# [PROBLEM TO WORK ON]
Set down, without alteration, the lines from the one that contains "move | juguete" through the final line of the material below.

# [SUPPLIED MATERIAL]
▬▬▬▬▬▬▬▬▬▬

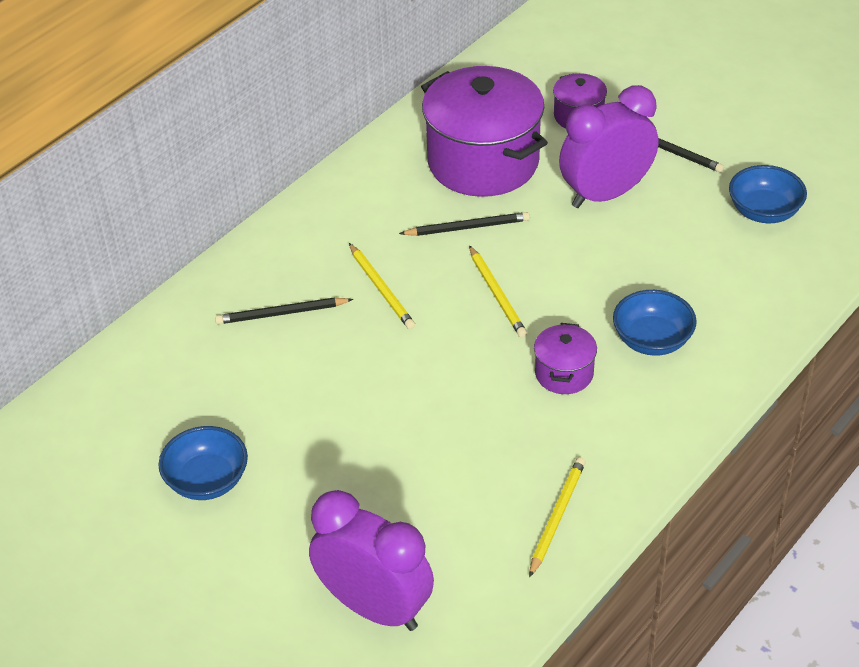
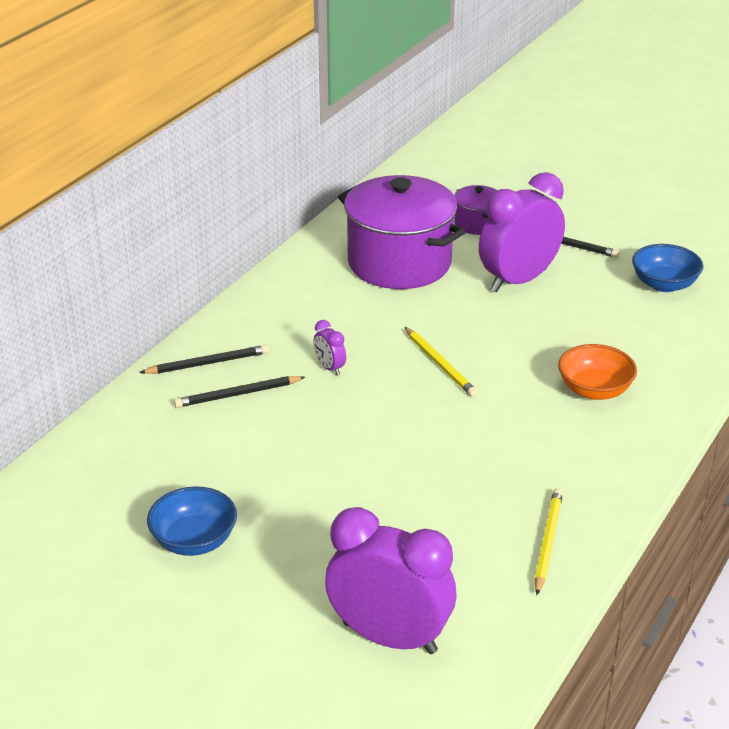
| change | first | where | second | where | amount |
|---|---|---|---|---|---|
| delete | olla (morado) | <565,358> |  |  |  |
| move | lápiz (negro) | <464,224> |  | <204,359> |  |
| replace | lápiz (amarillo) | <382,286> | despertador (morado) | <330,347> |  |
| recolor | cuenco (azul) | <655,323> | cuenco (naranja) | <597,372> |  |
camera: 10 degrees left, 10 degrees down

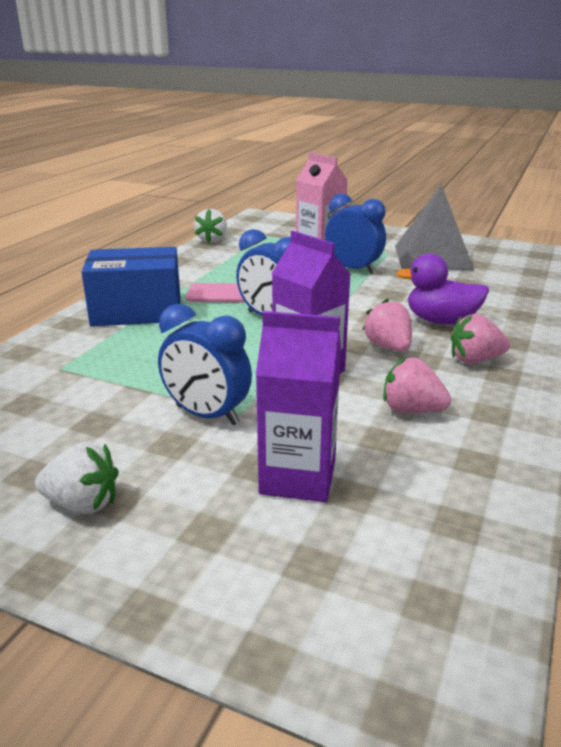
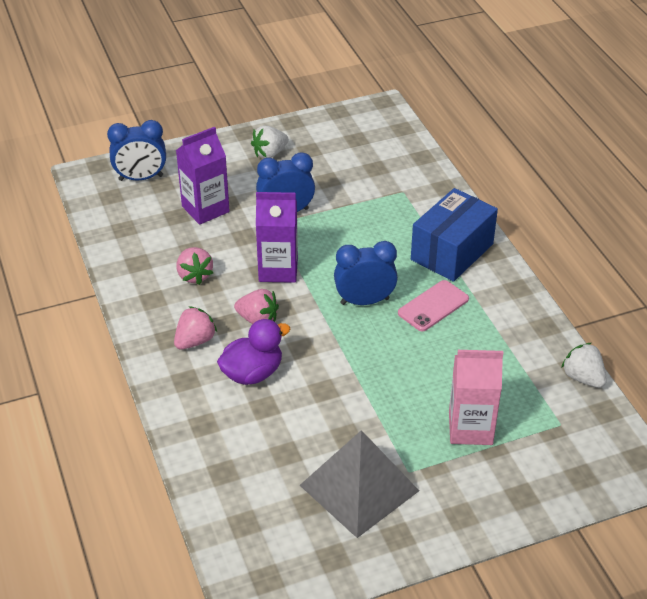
| change | first | where | second | where | amount |
|---|---|---|---|---|---|
| move | despertador (azul) | <355,233> |  | <136,150> |  |
| rotate | fresa (rosa) | <417,385> |  | <195,266> | 90 degrees clockwise |
camera: 135 degrees right, 15 degrees up

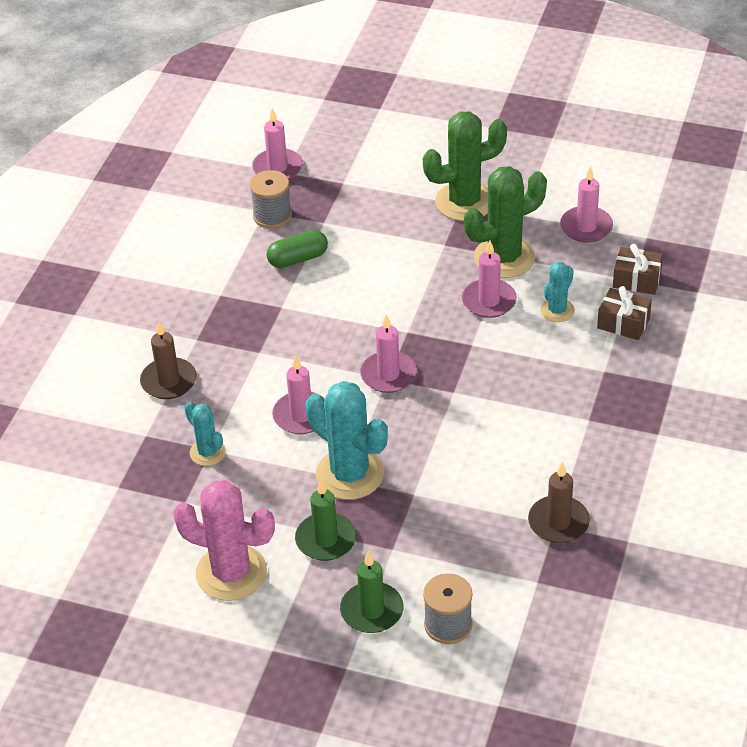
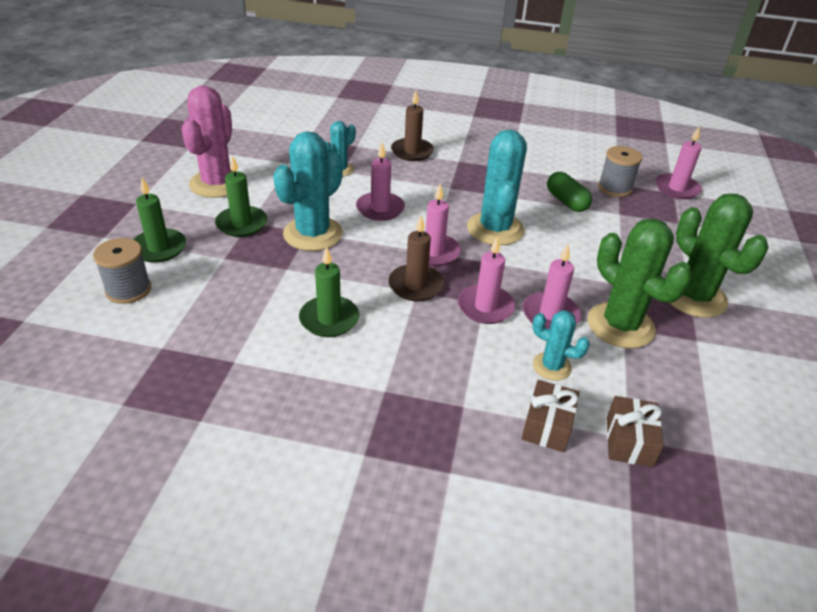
| change | first | where | second | where | amount |
|---|---|---|---|---|---|
| insert |  |  | vela (verde) | <329,291> |  |
| insert |  |  | cactus (turquesa) | <497,187> |  |
| move | vela (marrón) | <559,502> |  | <416,258> |  |
| move | vela (rosa) | <586,204> |  | <486,280> |  |
camera: 80 degrees right, 5 degrees down

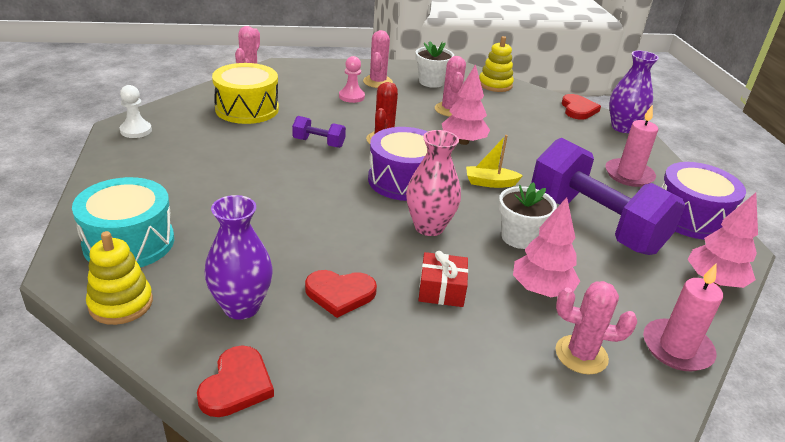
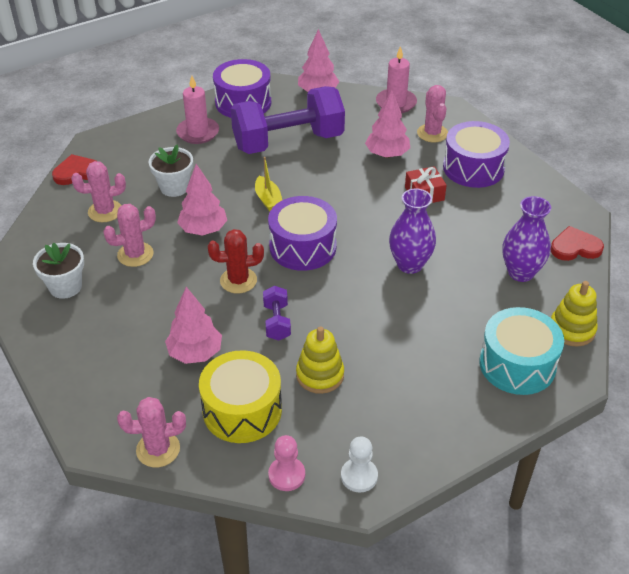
| change | first | where | second | where | amount |
|---|---|---|---|---|---|
| delete | corazón (rojo) | <341,294> |  |  |  |
| delete | florero (rosa) | <433,183> |  |  |  |
| insert |  |  | árbol (rosa) | <193,325> |  |
| insert |  |  | tambor (morado) | <476,154> |  |
| move | peón (rosa) | <352,79> |  | <286,463> |  |
| move | cactus (rosa) | <378,59> |  | <98,191> |  |
| move | juguete apilable (amarillo) | <496,64> |  | <320,360> |  |
| move | maceta (blanco) | <528,215> |  | <171,171> |  |
| move | florero (morado) | <634,92> |  | <412,231> |  |
| rotate | mancuerna (morado) | <608,196> |  | <288,120> | 45 degrees clockwise |
camera: 110 degrees left, 10 degrees up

▬▬▬▬▬▬▬▬▬▬

# [WRITTEN RESPONSE]
| move | juguete apilable (amarillo) | <496,64> |  | <320,360> |  |
| move | maceta (blanco) | <528,215> |  | <171,171> |  |
| move | florero (morado) | <634,92> |  | <412,231> |  |
| rotate | mancuerna (morado) | <608,196> |  | <288,120> | 45 degrees clockwise |
camera: 110 degrees left, 10 degrees up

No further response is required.